=== YOUR GOAL ===
Across the following data, how many lines include the string "none"? Reply with the number and nothing more.

[Stored data entries]
+++

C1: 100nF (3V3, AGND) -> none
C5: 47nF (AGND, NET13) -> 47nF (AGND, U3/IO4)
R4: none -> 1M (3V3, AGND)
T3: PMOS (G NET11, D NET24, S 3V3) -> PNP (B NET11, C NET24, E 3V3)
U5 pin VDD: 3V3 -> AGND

+++

=== SOLUTION TO THIS PROBLEM ===
2